*** Opening Supplied records ***
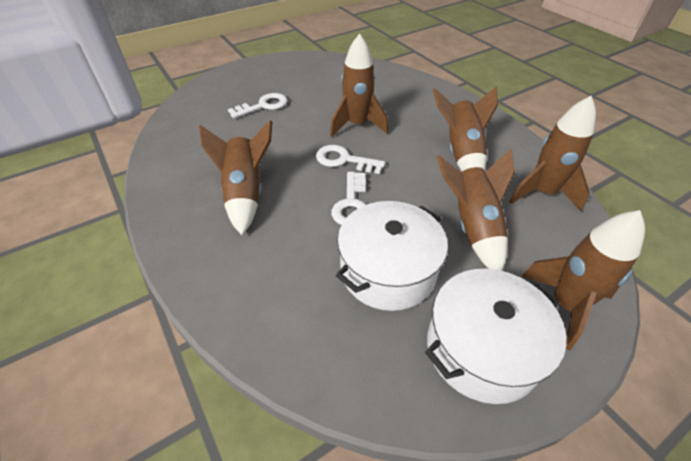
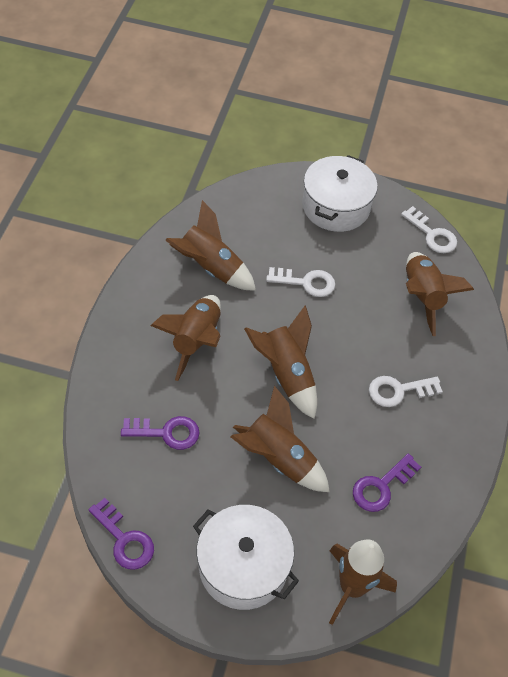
purple key: 0 -> 3

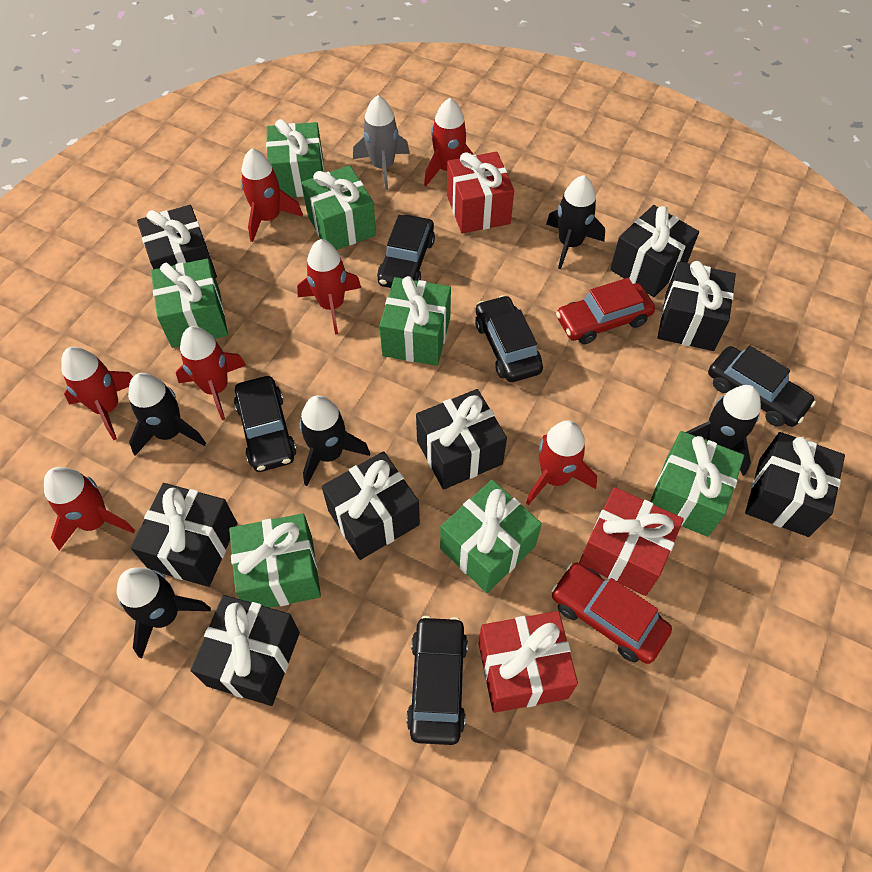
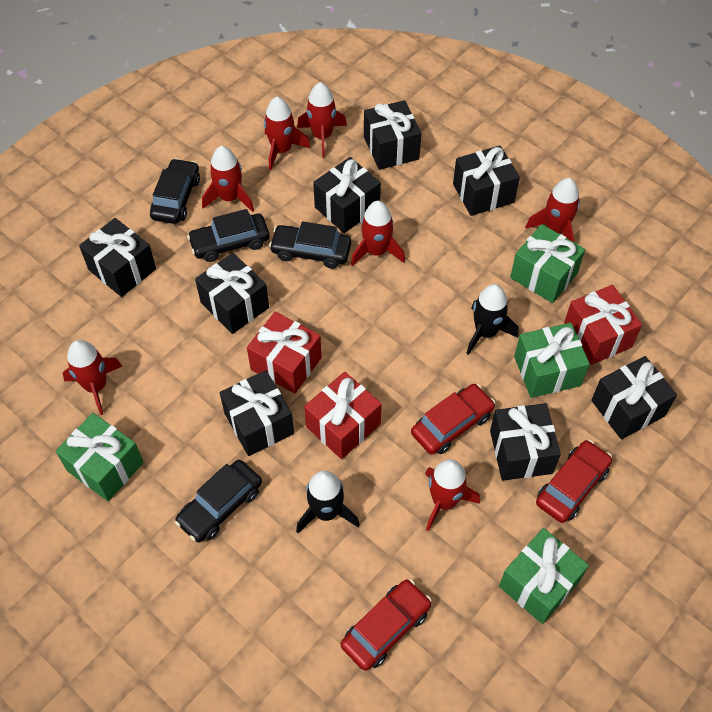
black car: 5 -> 4
black rocket: 5 -> 2
green gift: 7 -> 4
grey rocket: 1 -> 0
red car: 2 -> 3

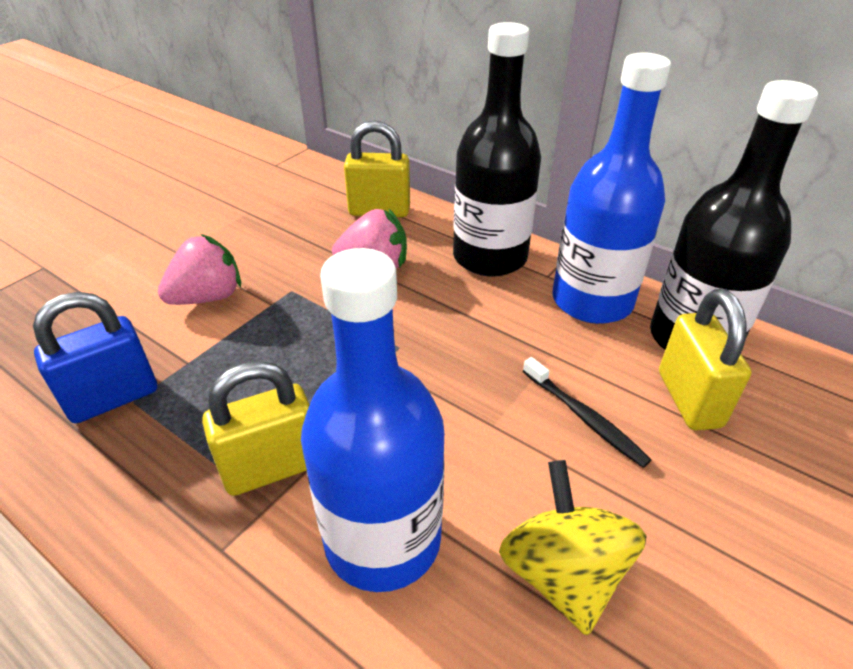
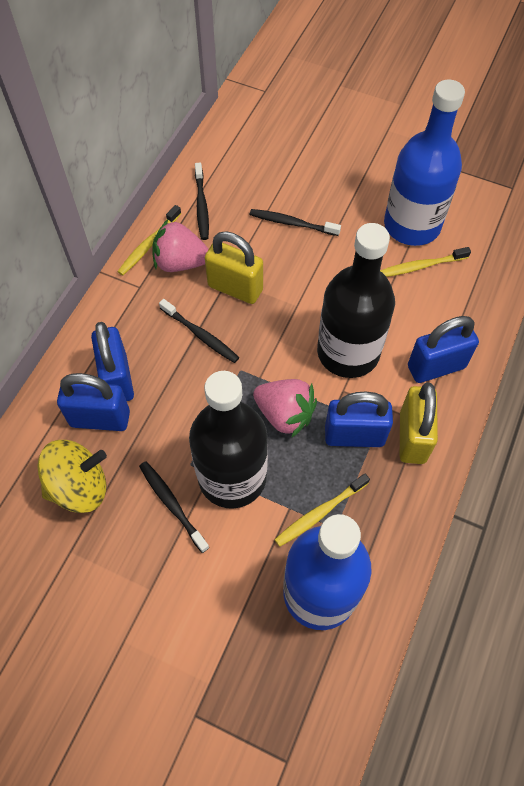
black toothbrush: 1 -> 4
blue padlock: 1 -> 4
yellow padlock: 3 -> 2
yellow toothbrush: 0 -> 3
*** Closing Supplied records ***
Action item | In the records, count every line that includes "toothbrush" and give the count alone.

Finished exercise | 2